What this task involves:
Look through the data that follows and copy each line with the string "triangle".

Listed entries:
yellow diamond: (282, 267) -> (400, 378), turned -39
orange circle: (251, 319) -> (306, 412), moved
---
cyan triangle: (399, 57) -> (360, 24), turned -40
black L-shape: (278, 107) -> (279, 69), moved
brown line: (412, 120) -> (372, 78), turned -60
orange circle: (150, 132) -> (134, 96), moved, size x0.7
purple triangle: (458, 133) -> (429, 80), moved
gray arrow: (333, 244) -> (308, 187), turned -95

Answer space:
cyan triangle: (399, 57) -> (360, 24), turned -40
purple triangle: (458, 133) -> (429, 80), moved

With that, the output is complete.